#### Task instructions
Report how many lines below include "RESET", giving the figure alone.

#### Provided entries
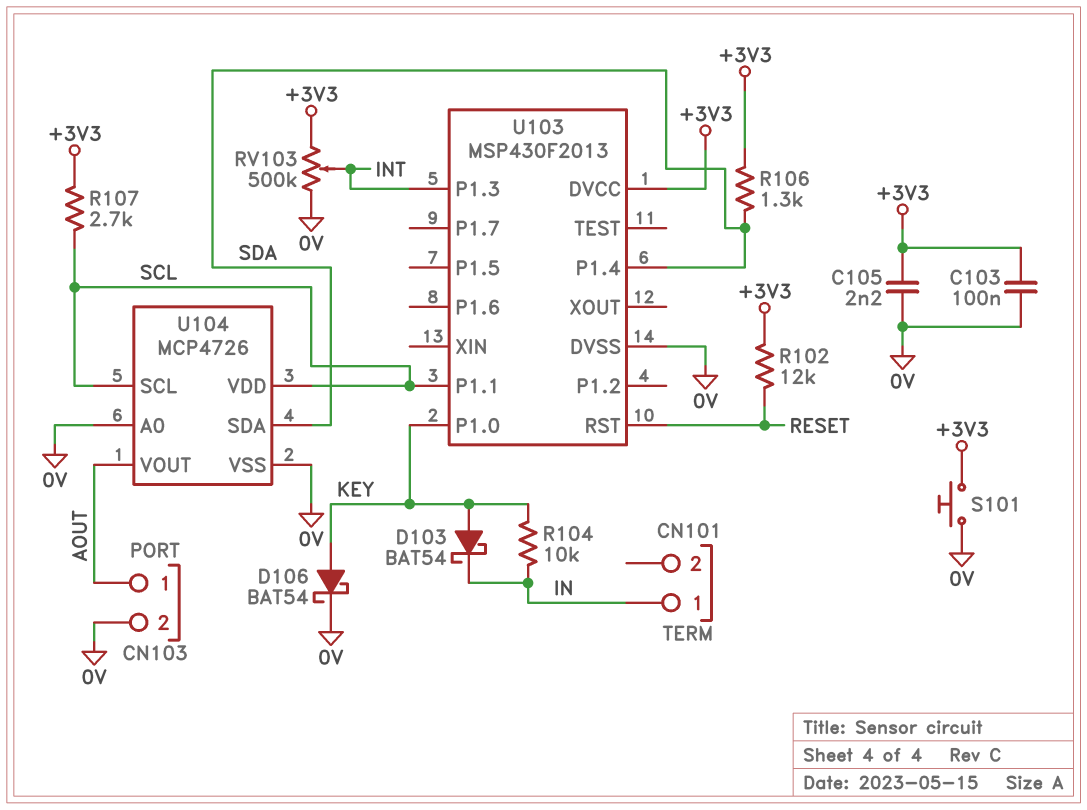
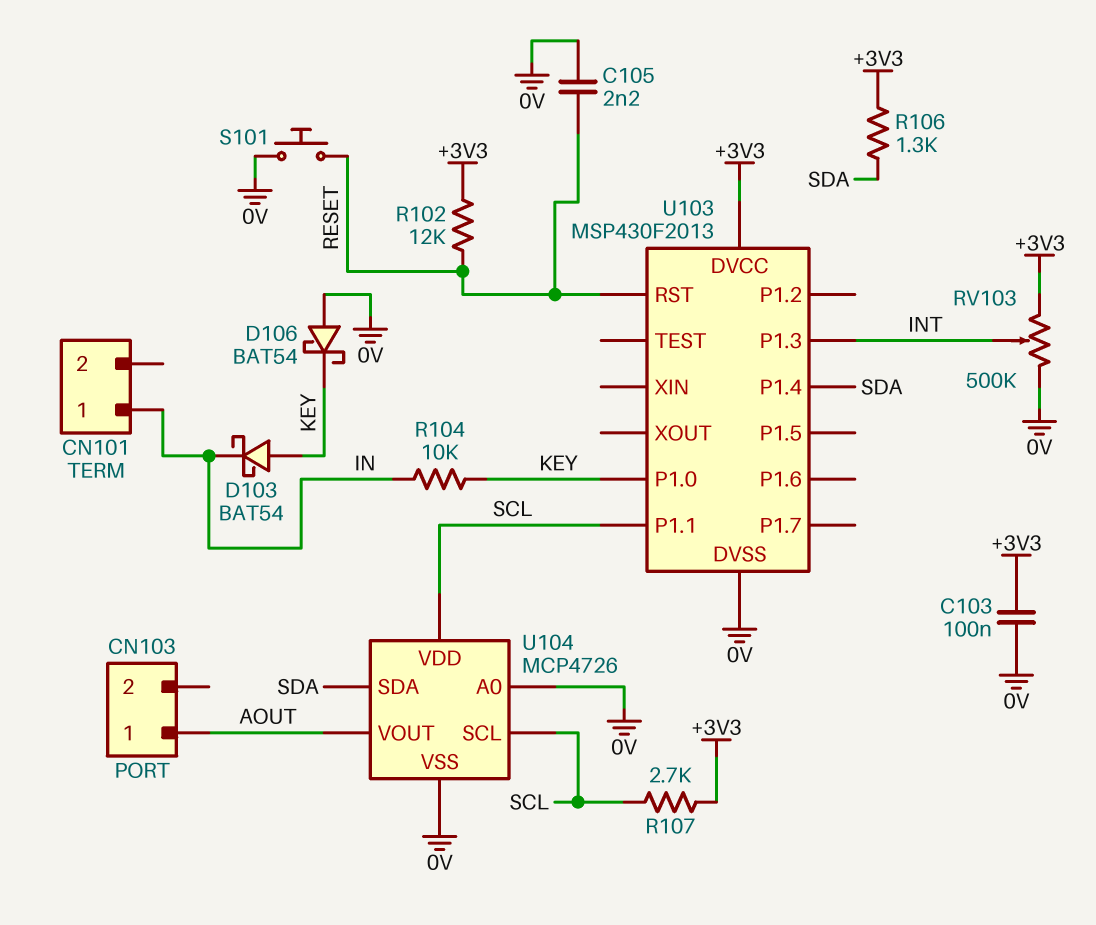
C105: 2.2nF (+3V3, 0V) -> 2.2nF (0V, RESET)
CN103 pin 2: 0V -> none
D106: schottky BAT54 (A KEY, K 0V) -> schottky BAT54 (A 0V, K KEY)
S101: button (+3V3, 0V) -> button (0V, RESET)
--
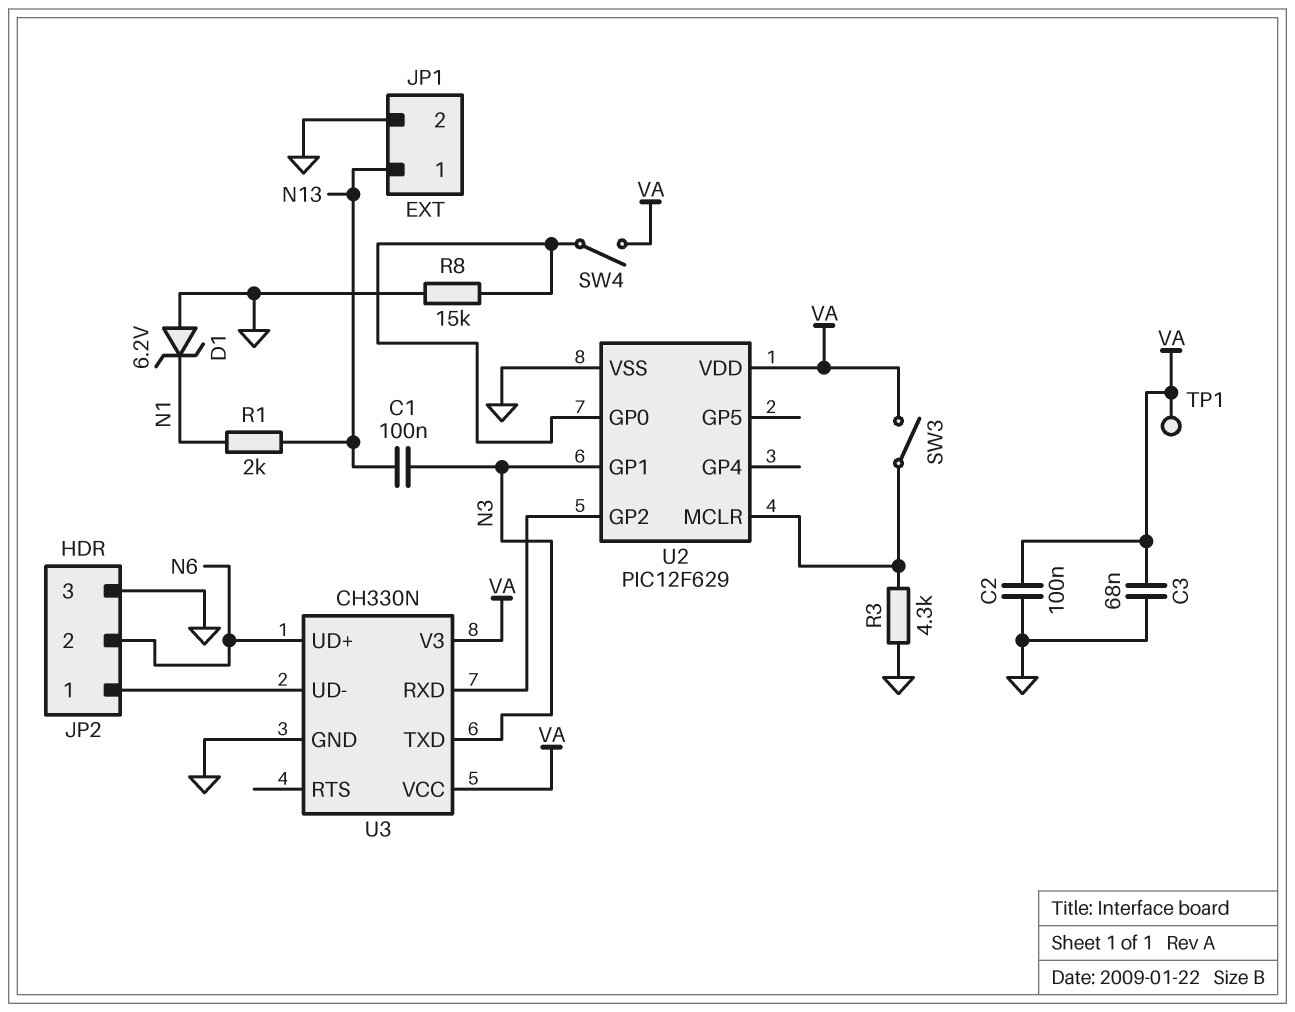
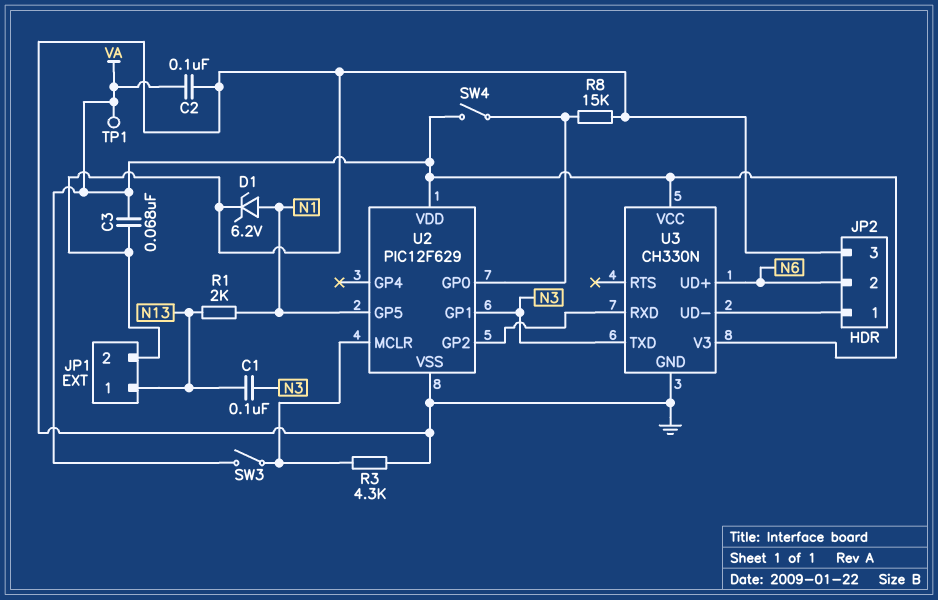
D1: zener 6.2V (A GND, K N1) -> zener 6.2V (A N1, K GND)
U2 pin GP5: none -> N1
==
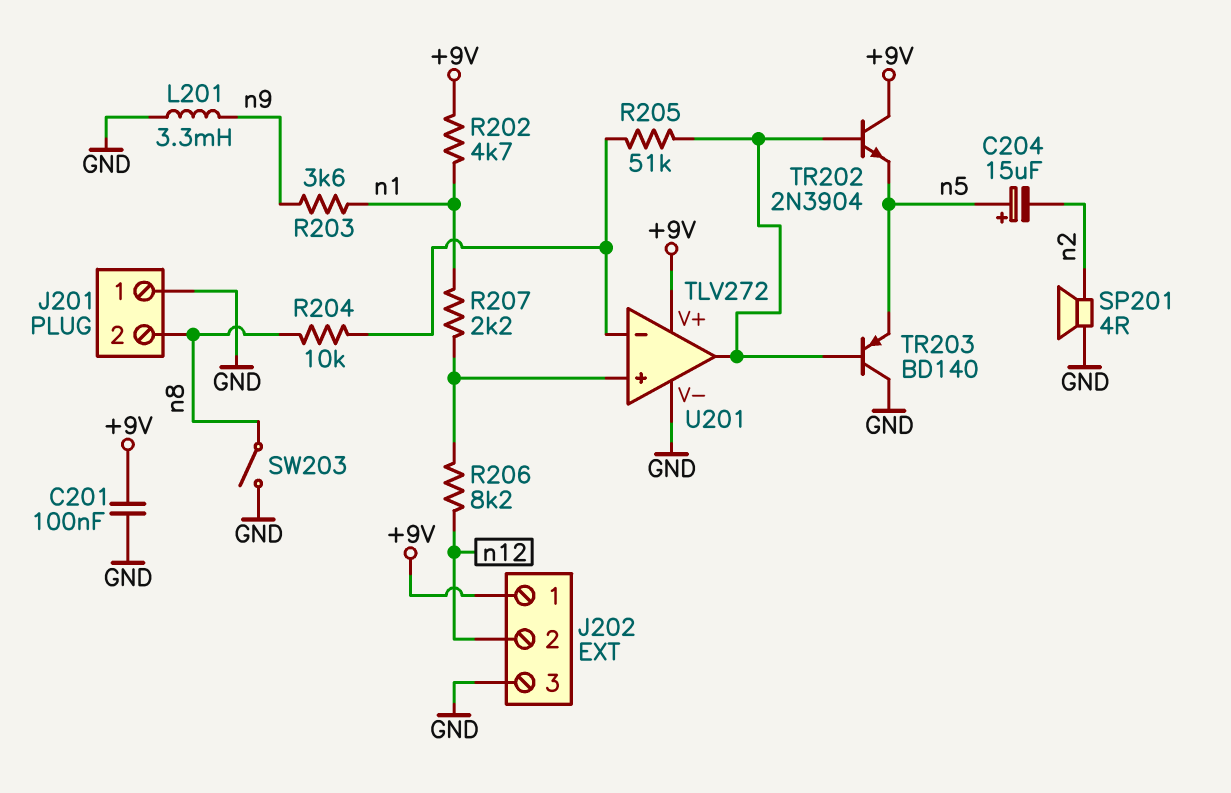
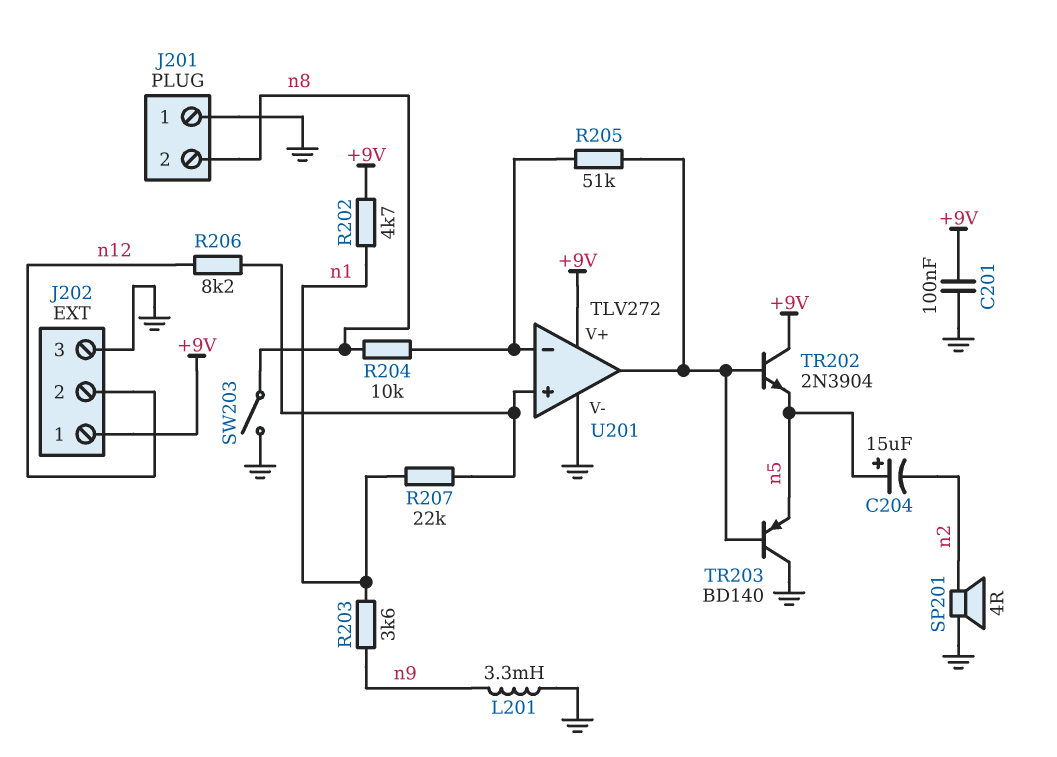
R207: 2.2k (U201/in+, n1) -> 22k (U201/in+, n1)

#### Finished exercise
2